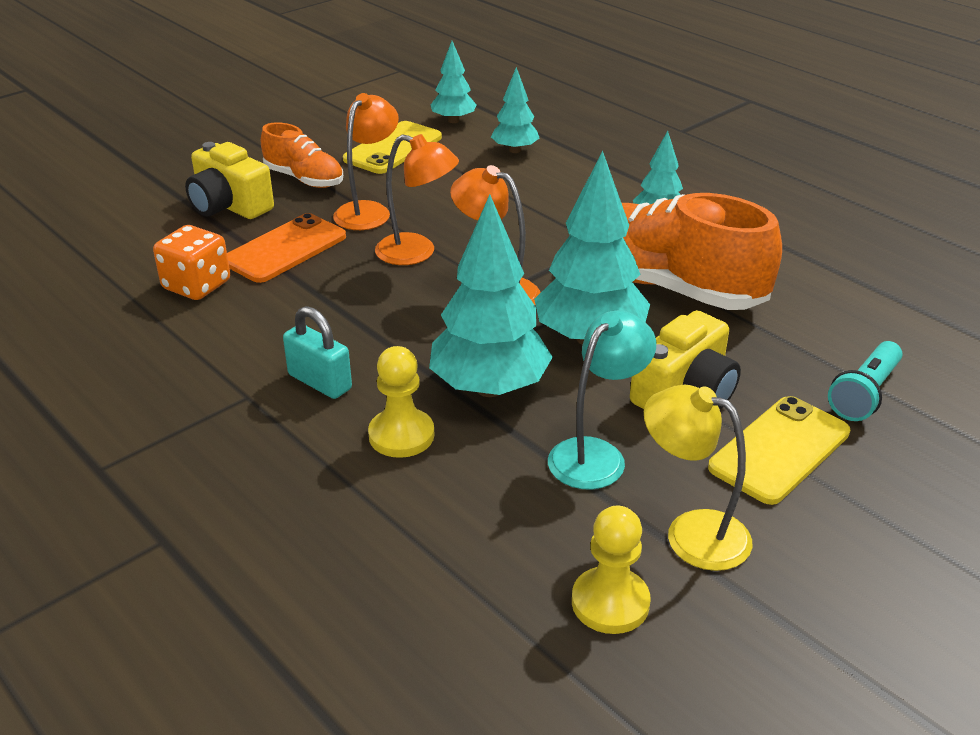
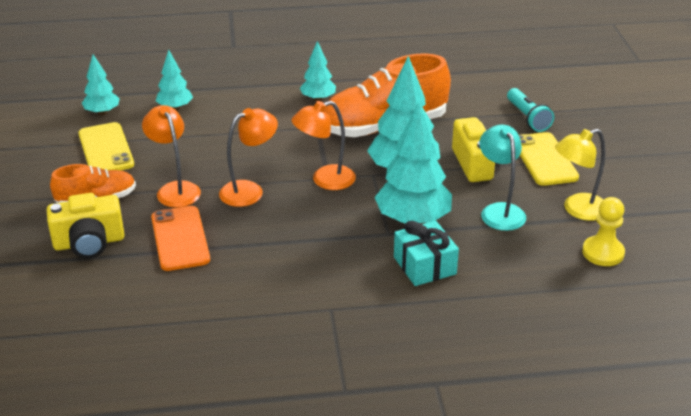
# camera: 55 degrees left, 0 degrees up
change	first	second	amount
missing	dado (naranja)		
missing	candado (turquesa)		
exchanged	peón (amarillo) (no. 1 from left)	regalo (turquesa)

YOUR TASK: Look through the entries above, find each line containing "missing", and copy it.

EXERCISE RESULT:
missing	dado (naranja)		
missing	candado (turquesa)		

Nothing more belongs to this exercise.